[Data supplied — start]
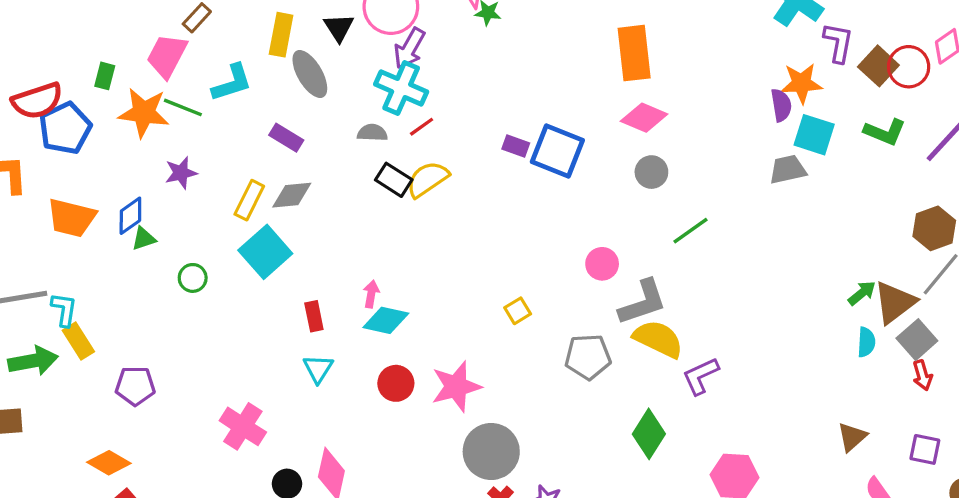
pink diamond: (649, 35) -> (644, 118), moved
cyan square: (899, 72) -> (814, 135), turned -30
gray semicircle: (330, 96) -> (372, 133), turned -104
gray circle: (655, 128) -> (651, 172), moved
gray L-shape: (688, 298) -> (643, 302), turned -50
[Data supplied — finish]
[Data supplied — start]
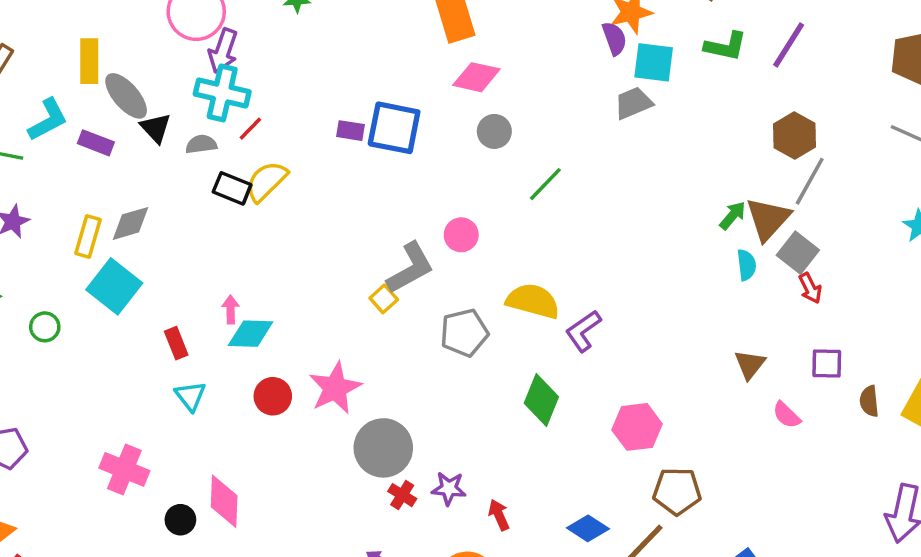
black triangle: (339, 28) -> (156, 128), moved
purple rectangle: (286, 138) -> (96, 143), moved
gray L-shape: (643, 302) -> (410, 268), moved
[Data supplied — finish]
[Data supplied — start]
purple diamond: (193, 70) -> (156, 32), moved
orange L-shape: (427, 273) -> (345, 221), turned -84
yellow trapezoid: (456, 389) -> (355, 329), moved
[Data supplied — finish]
Problem description >> From the entries above, give again exactly the lines running from the line with "purple rectangle: (286, 138)" to the line with "gray L-shape: (643, 302) -> (410, 268), moved"; include both of those lines.

Answer box >>
purple rectangle: (286, 138) -> (96, 143), moved
gray L-shape: (643, 302) -> (410, 268), moved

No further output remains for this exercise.